» **Work task**
Go to the line holding "pink calculator: 1 -> 0" in the entries below and write out exactly every line down to and including the line holding "white calculator: 1 -> 0".

» **Data listing**
=-=-=-=-=

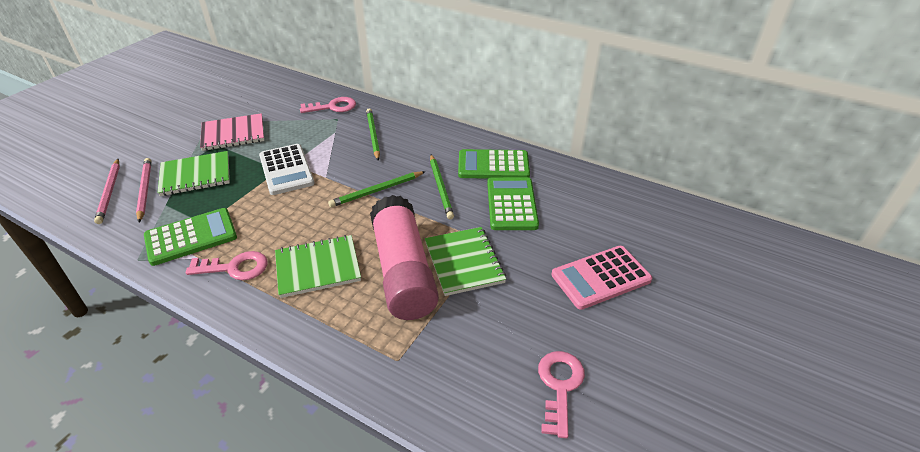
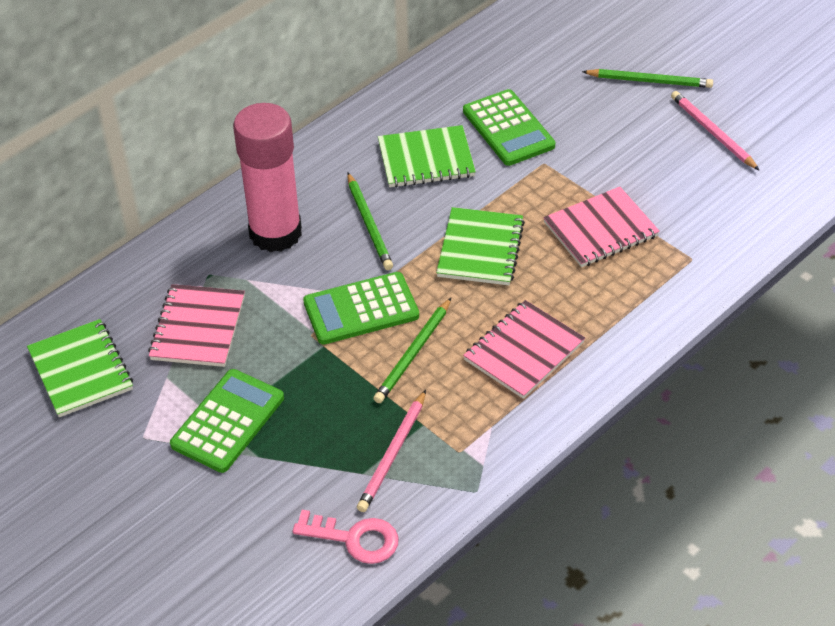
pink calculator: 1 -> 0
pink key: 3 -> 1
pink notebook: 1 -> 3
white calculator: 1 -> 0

=-=-=-=-=

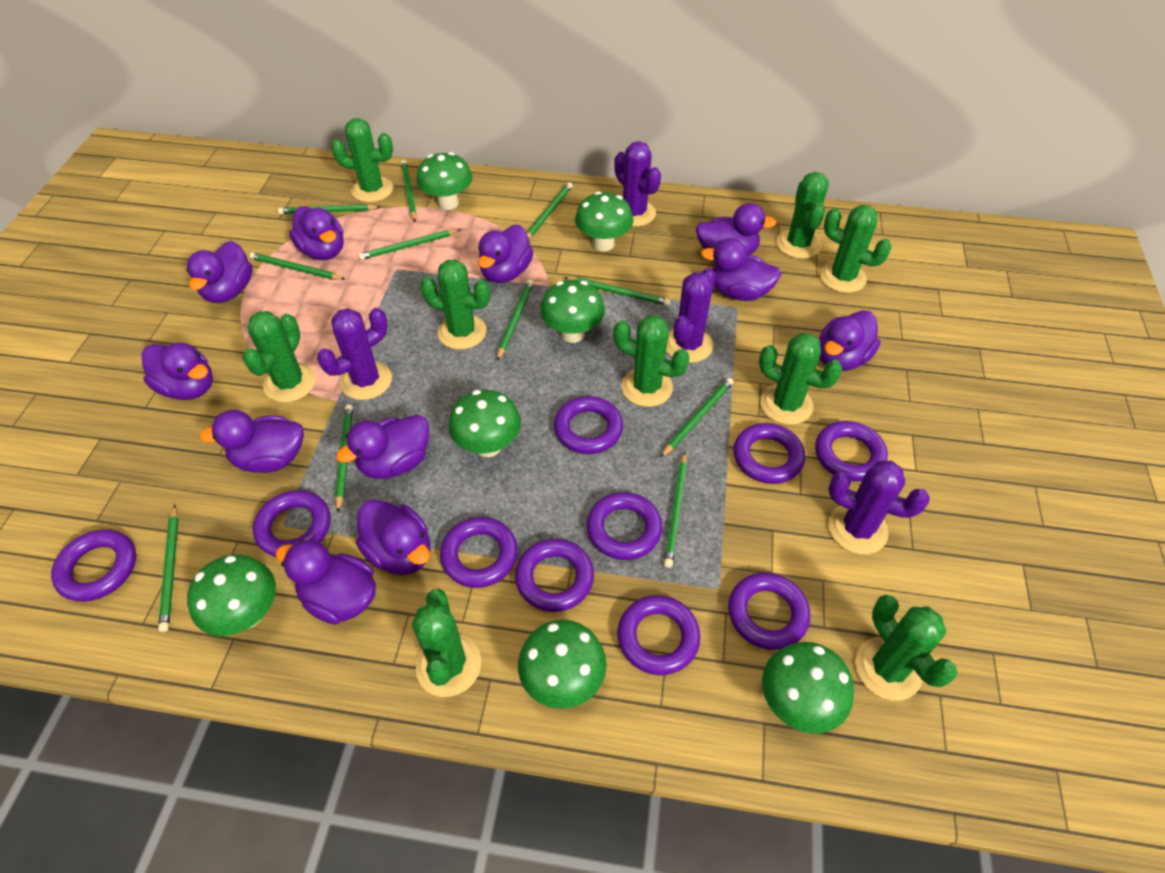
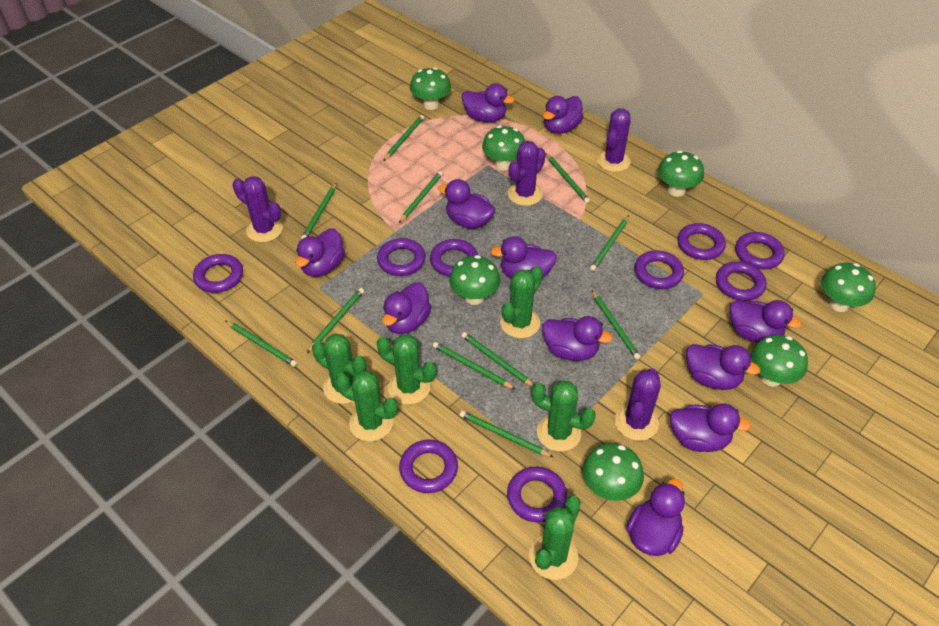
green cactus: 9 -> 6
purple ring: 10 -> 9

=-=-=-=-=

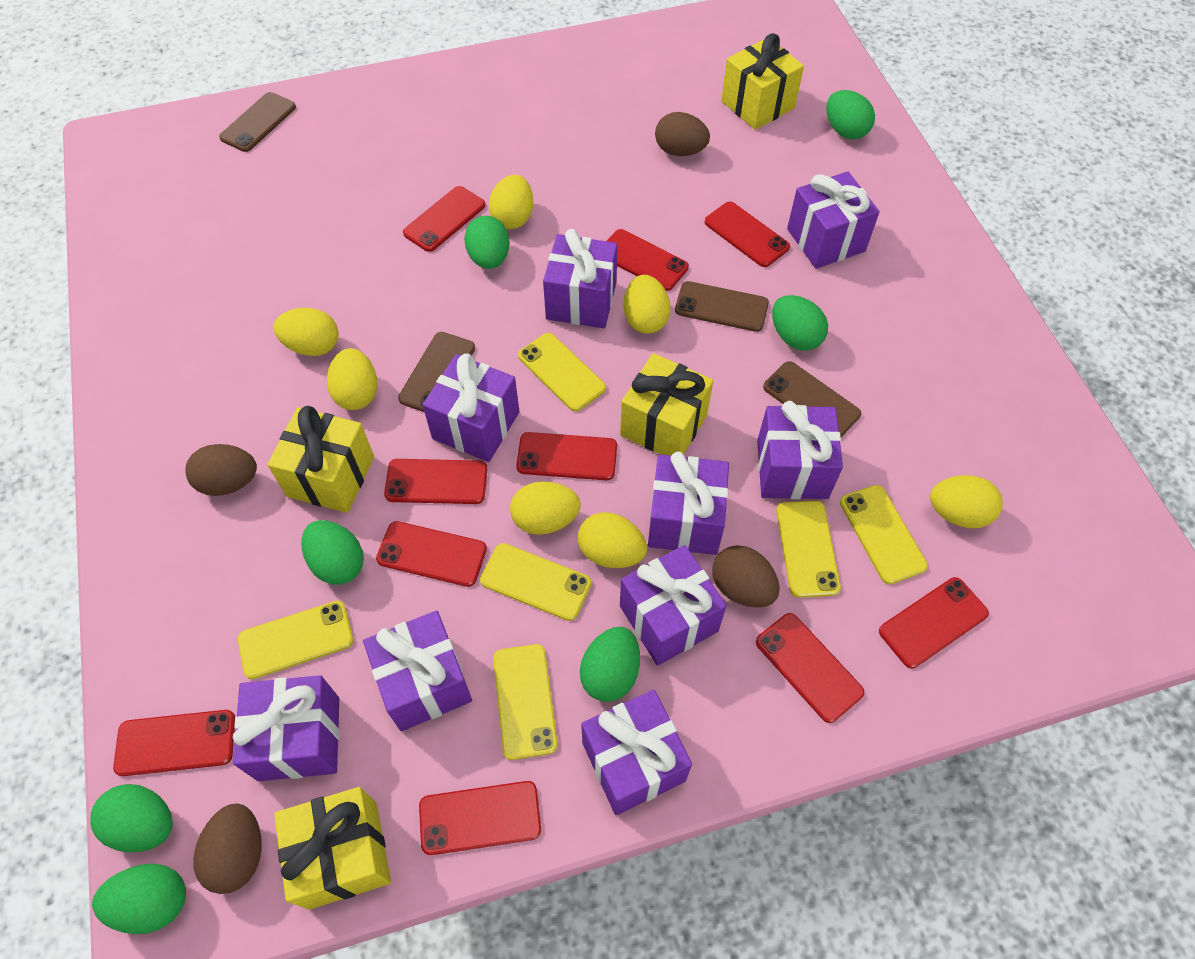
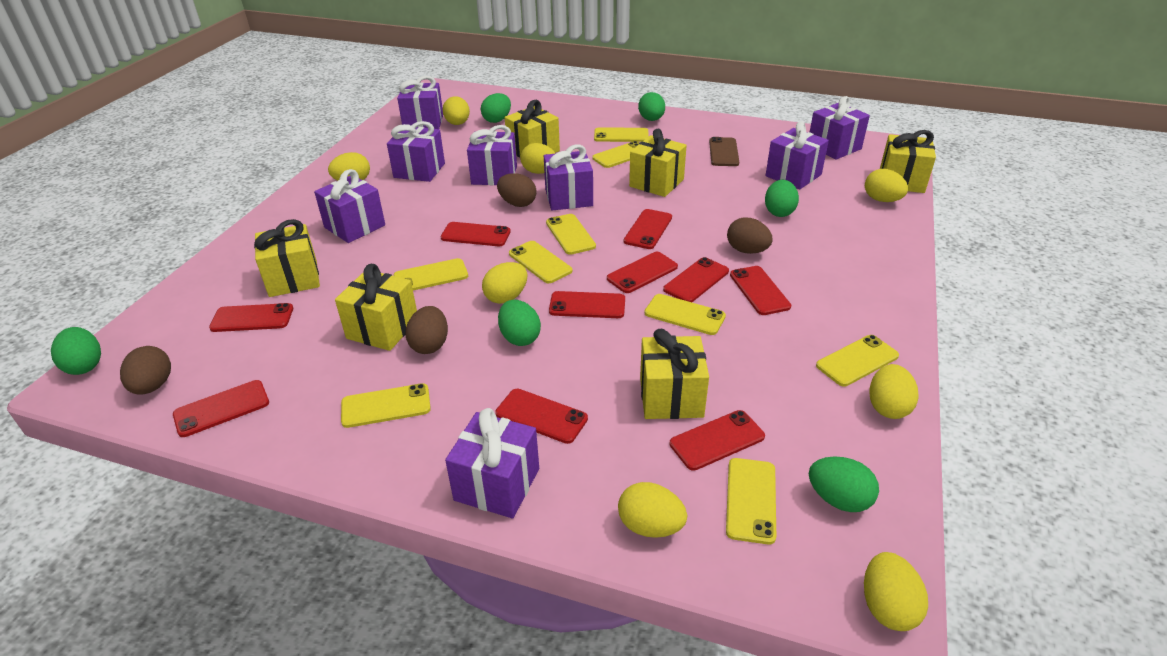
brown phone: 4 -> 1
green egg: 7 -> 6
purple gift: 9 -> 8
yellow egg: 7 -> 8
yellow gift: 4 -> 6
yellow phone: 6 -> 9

=-=-=-=-=

» **Response box**
pink calculator: 1 -> 0
pink key: 3 -> 1
pink notebook: 1 -> 3
white calculator: 1 -> 0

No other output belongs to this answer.